> _Before and after coordinates_:
·····

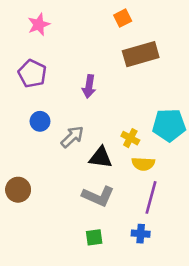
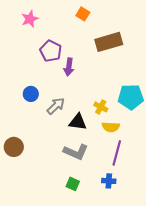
orange square: (123, 18) -> (83, 14), moved, turned -32
purple pentagon: (32, 74) -> (51, 51), moved
green square: (94, 237) -> (73, 184), turned 32

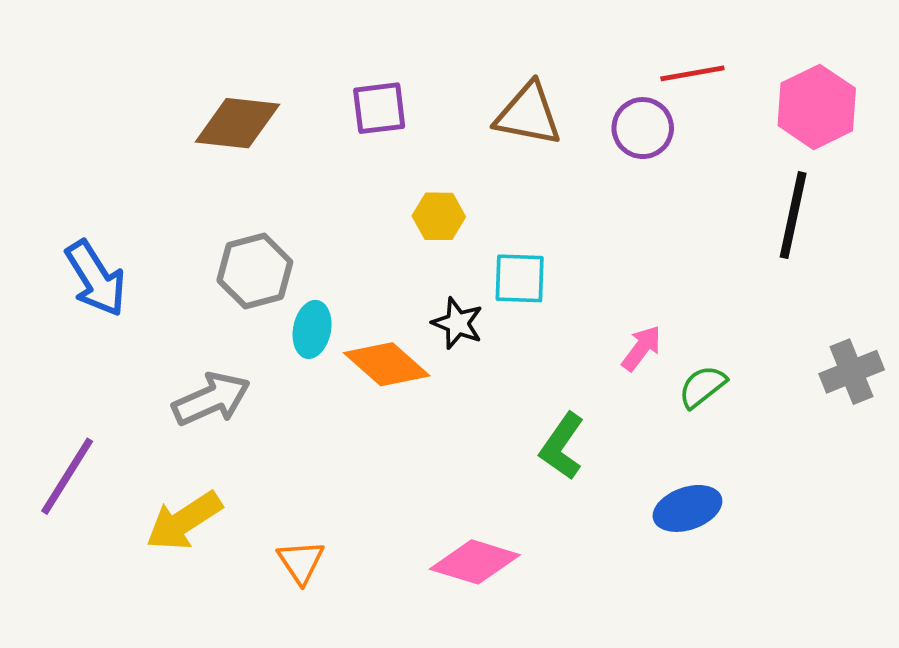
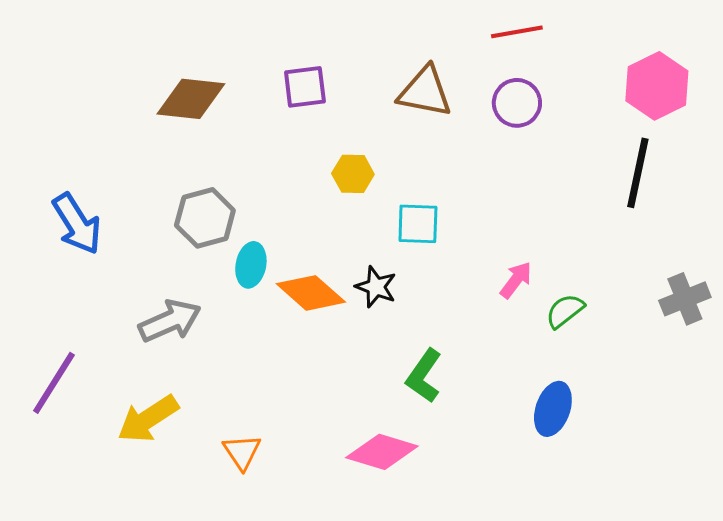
red line: (692, 73) -> (517, 32), moved
black star: (457, 323) -> (376, 287), moved
green L-shape: (562, 446) -> (424, 376), moved
blue ellipse: (687, 508) -> (553, 409), turned -52

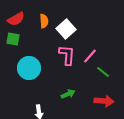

·····

Leaving the pictures aside, write out the entries above exactly.

orange square: (123, 18) -> (83, 14), moved, turned -32
purple pentagon: (32, 74) -> (51, 51), moved
green square: (94, 237) -> (73, 184), turned 32

red line: (692, 73) -> (517, 32), moved
black star: (457, 323) -> (376, 287), moved
green L-shape: (562, 446) -> (424, 376), moved
blue ellipse: (687, 508) -> (553, 409), turned -52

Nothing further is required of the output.